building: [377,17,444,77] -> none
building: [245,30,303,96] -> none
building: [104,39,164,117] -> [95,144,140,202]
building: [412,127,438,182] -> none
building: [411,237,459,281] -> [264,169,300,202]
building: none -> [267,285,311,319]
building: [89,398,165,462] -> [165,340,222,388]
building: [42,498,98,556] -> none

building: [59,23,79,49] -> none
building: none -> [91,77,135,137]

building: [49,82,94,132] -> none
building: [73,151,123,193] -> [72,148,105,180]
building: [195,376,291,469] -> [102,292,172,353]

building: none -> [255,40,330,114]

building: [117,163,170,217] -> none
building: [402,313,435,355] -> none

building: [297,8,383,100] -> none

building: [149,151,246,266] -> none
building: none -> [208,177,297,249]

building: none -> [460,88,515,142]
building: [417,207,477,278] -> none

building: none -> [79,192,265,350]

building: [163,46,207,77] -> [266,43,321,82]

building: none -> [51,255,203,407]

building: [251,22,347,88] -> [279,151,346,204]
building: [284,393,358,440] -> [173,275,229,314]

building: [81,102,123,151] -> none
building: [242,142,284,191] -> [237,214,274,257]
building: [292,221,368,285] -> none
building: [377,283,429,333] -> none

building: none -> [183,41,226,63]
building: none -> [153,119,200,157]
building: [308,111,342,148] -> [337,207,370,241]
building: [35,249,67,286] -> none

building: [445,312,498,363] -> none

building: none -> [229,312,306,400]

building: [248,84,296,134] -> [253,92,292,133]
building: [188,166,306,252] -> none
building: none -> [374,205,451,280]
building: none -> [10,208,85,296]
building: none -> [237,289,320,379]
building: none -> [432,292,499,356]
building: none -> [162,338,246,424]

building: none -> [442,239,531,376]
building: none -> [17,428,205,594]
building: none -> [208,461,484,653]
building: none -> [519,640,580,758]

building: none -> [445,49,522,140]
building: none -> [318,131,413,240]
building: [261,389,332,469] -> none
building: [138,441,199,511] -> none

# # # # # # #

Every line of the data must be reproduced exactly.

### Answer area
building: [377,17,444,77] -> none
building: [245,30,303,96] -> none
building: [104,39,164,117] -> [95,144,140,202]
building: [412,127,438,182] -> none
building: [411,237,459,281] -> [264,169,300,202]
building: none -> [267,285,311,319]
building: [89,398,165,462] -> [165,340,222,388]
building: [42,498,98,556] -> none

building: [59,23,79,49] -> none
building: none -> [91,77,135,137]

building: [49,82,94,132] -> none
building: [73,151,123,193] -> [72,148,105,180]
building: [195,376,291,469] -> [102,292,172,353]

building: none -> [255,40,330,114]

building: [117,163,170,217] -> none
building: [402,313,435,355] -> none

building: [297,8,383,100] -> none

building: [149,151,246,266] -> none
building: none -> [208,177,297,249]

building: none -> [460,88,515,142]
building: [417,207,477,278] -> none

building: none -> [79,192,265,350]

building: [163,46,207,77] -> [266,43,321,82]

building: none -> [51,255,203,407]

building: [251,22,347,88] -> [279,151,346,204]
building: [284,393,358,440] -> [173,275,229,314]

building: [81,102,123,151] -> none
building: [242,142,284,191] -> [237,214,274,257]
building: [292,221,368,285] -> none
building: [377,283,429,333] -> none

building: none -> [183,41,226,63]
building: none -> [153,119,200,157]
building: [308,111,342,148] -> [337,207,370,241]
building: [35,249,67,286] -> none

building: [445,312,498,363] -> none

building: none -> [229,312,306,400]

building: [248,84,296,134] -> [253,92,292,133]
building: [188,166,306,252] -> none
building: none -> [374,205,451,280]
building: none -> [10,208,85,296]
building: none -> [237,289,320,379]
building: none -> [432,292,499,356]
building: none -> [162,338,246,424]

building: none -> [442,239,531,376]
building: none -> [17,428,205,594]
building: none -> [208,461,484,653]
building: none -> [519,640,580,758]

building: none -> [445,49,522,140]
building: none -> [318,131,413,240]
building: [261,389,332,469] -> none
building: [138,441,199,511] -> none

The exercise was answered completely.